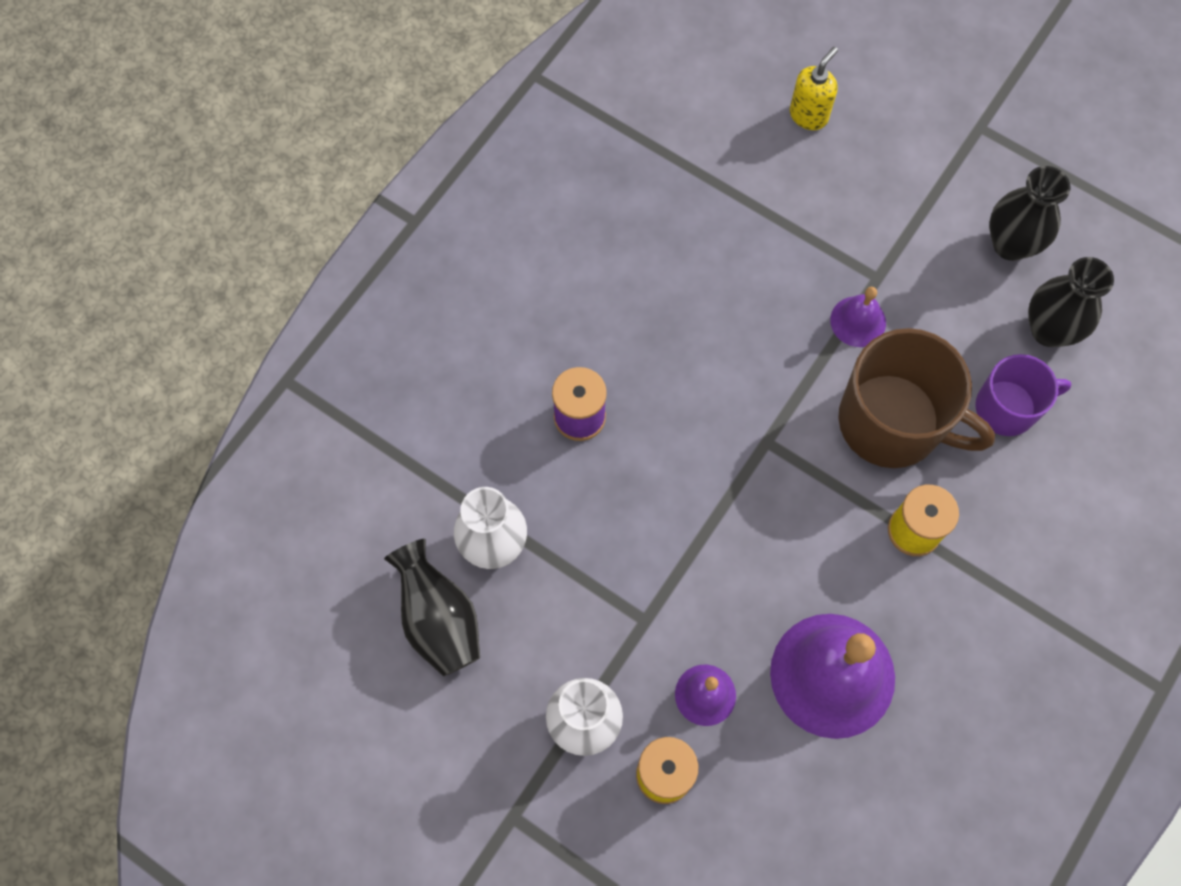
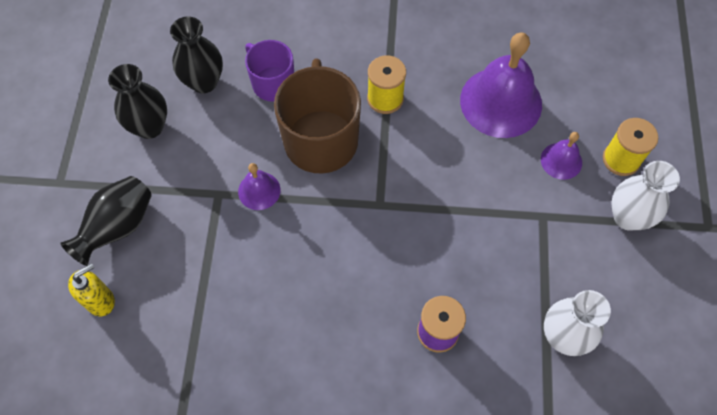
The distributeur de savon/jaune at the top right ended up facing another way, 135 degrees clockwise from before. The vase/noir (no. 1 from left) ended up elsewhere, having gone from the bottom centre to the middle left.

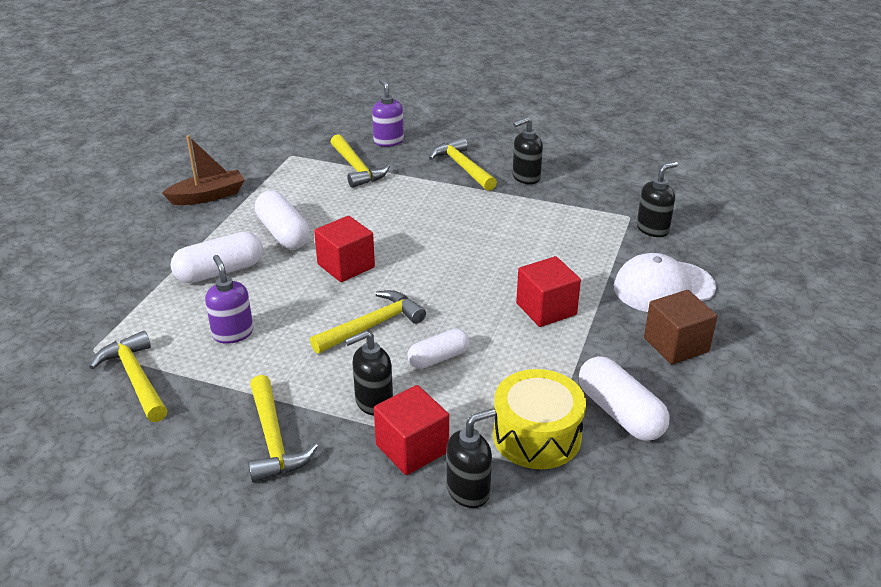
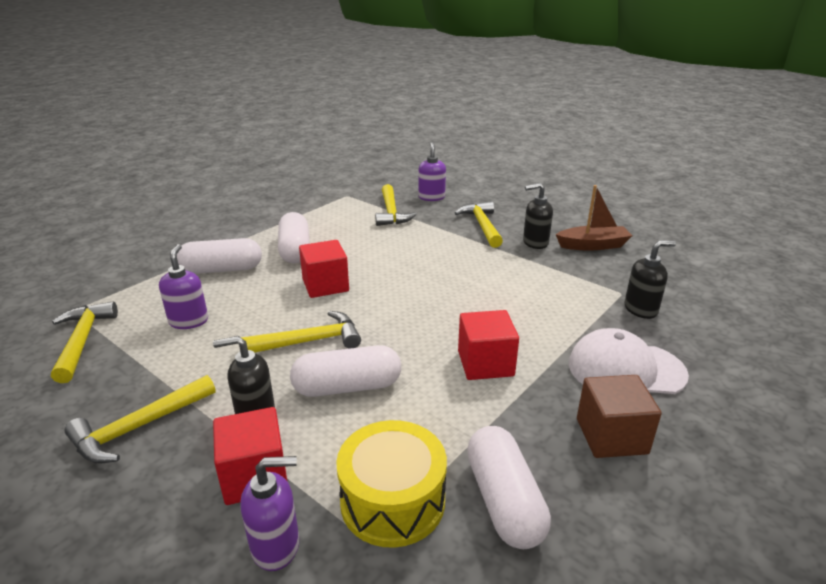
The bateau/marron ended up elsewhere, having gone from the top left to the middle right. The size of the gélule/blanc (no. 3 from left) at the centre changed by a factor of 1.54. The marteau/jaune (no. 2 from left) at the bottom left ended up facing another way, 45 degrees clockwise from before. What was the distributeur de savon/noir (no. 2 from left) at the bottom centre turned into the distributeur de savon/violet (no. 2 from left) at the bottom left.

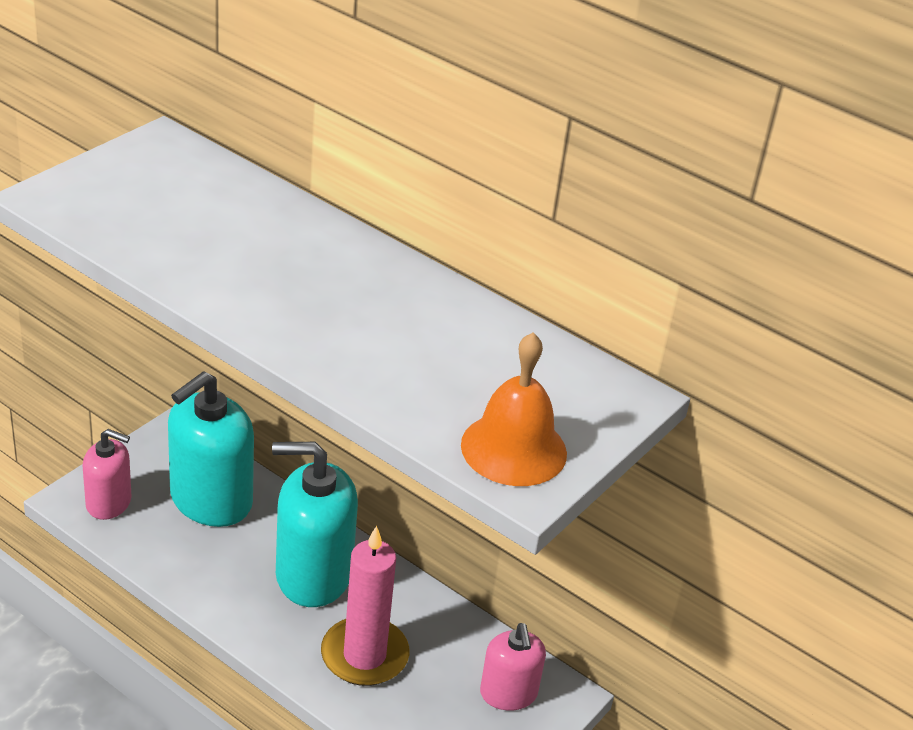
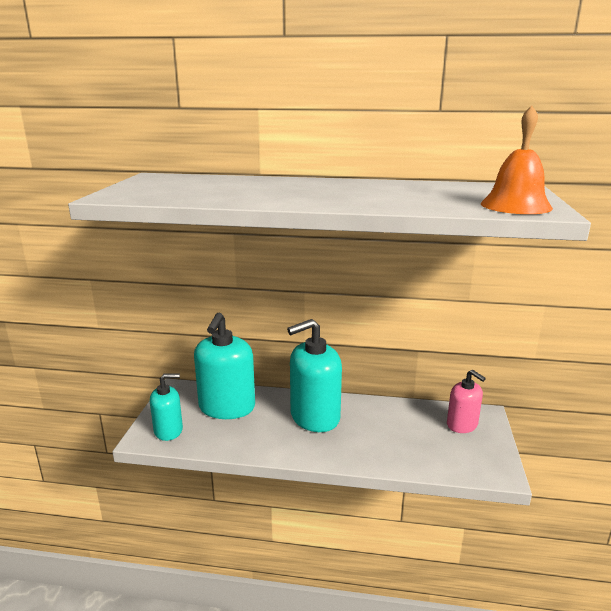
What was the distributeur de savon/rose (no. 1 from left) at the middle left turned into the distributeur de savon/turquoise (no. 1 from left) at the middle left. The second view lost the bougie/rose at the bottom centre.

☆ ☆ ☆ ☆

Try it:
Your task is to write out, exactly and without pictures, only the lines from the one holding "The bateau/marron ended" to the last line of the data.

Exercise response:
The bateau/marron ended up elsewhere, having gone from the top left to the middle right. The size of the gélule/blanc (no. 3 from left) at the centre changed by a factor of 1.54. The marteau/jaune (no. 2 from left) at the bottom left ended up facing another way, 45 degrees clockwise from before. What was the distributeur de savon/noir (no. 2 from left) at the bottom centre turned into the distributeur de savon/violet (no. 2 from left) at the bottom left.

What was the distributeur de savon/rose (no. 1 from left) at the middle left turned into the distributeur de savon/turquoise (no. 1 from left) at the middle left. The second view lost the bougie/rose at the bottom centre.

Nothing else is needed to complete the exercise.